→ **Exercise requirements**: The required result is each line of the entries below containing the string "brown".

+ + + + +

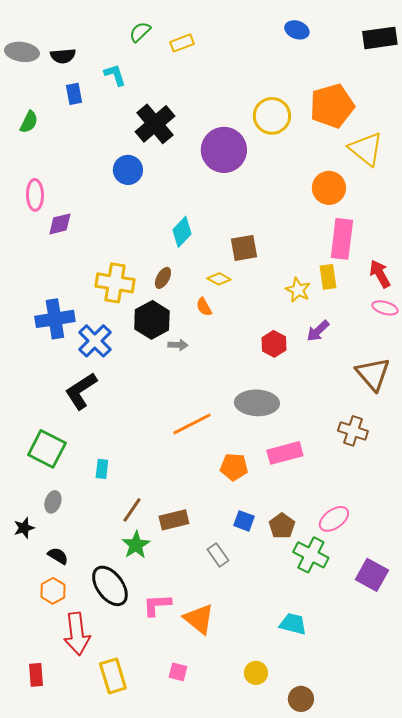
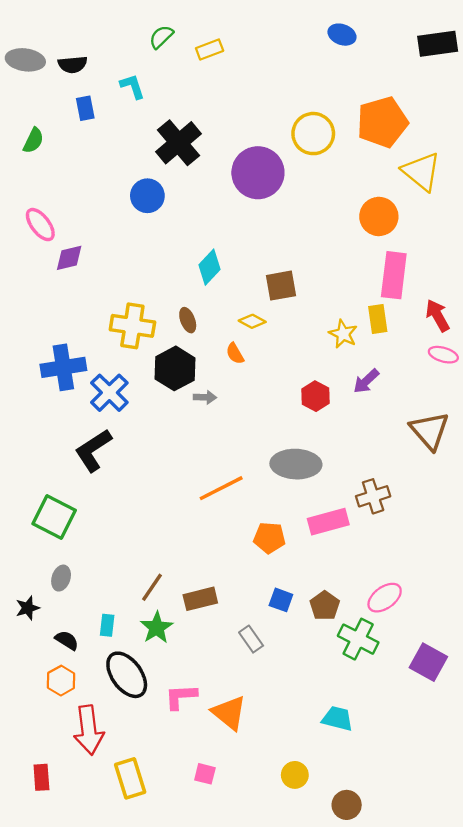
pink ellipse: (35, 195) -> (40, 225), turned -36
brown ellipse: (163, 278) -> (188, 320), turned -50
brown cross: (353, 431) -> (373, 496), moved, turned -36
cyan rectangle: (102, 469) -> (107, 625), moved

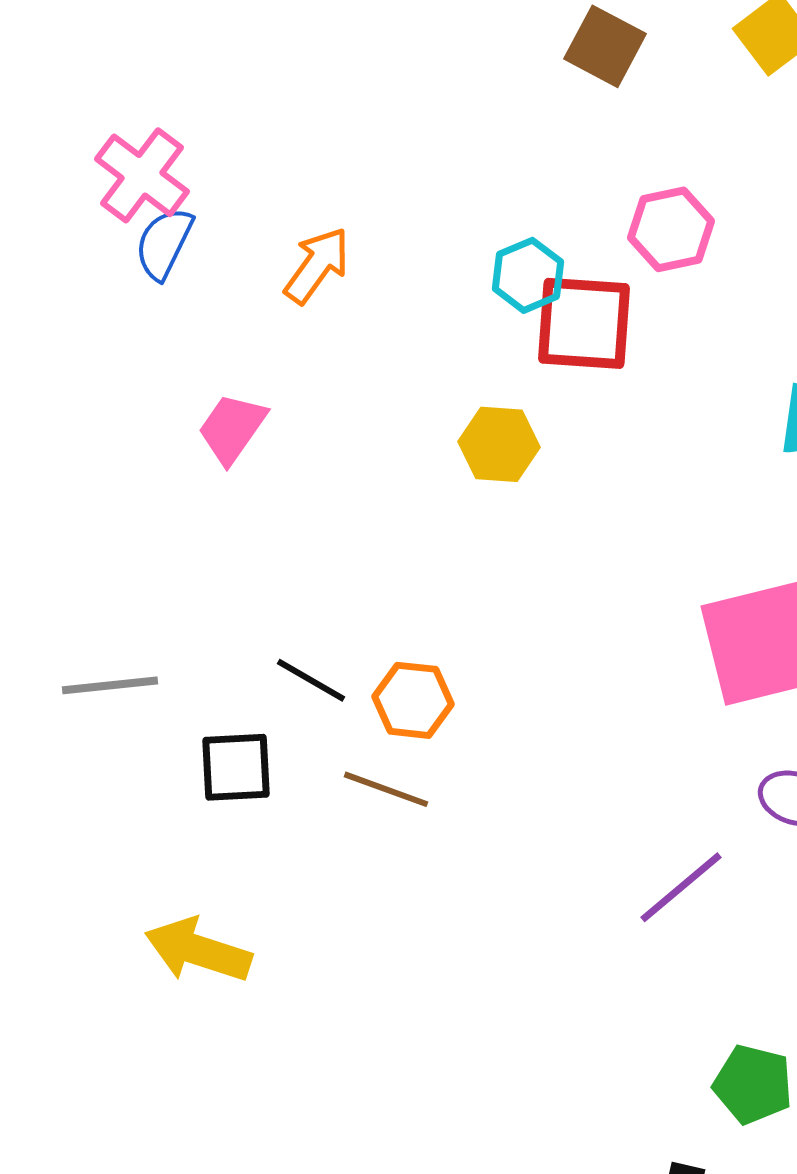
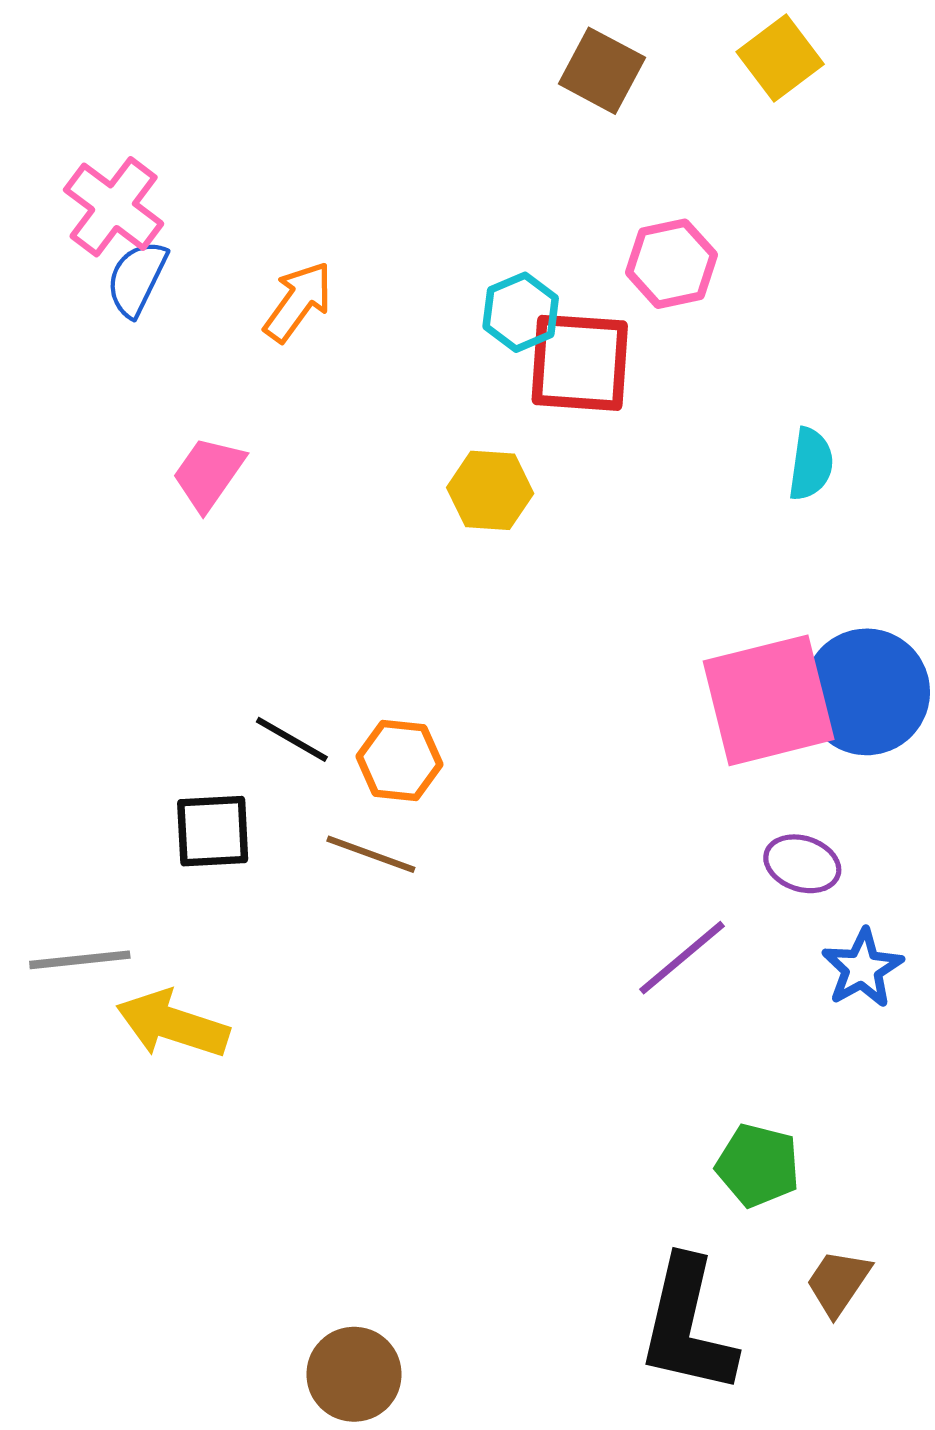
gray line: (110, 685) -> (80, 960), moved

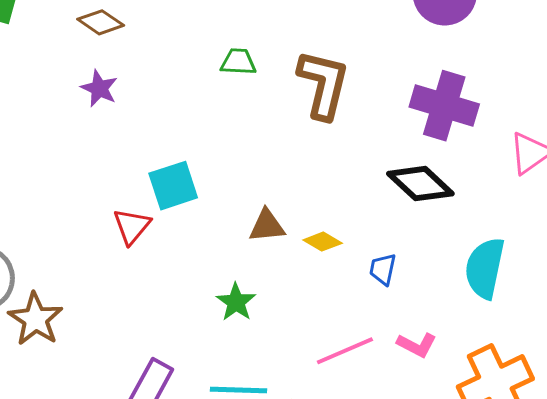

+ + + + +

→ **Task solution**:
brown ellipse: (163, 278) -> (188, 320), turned -50
brown cross: (353, 431) -> (373, 496), moved, turned -36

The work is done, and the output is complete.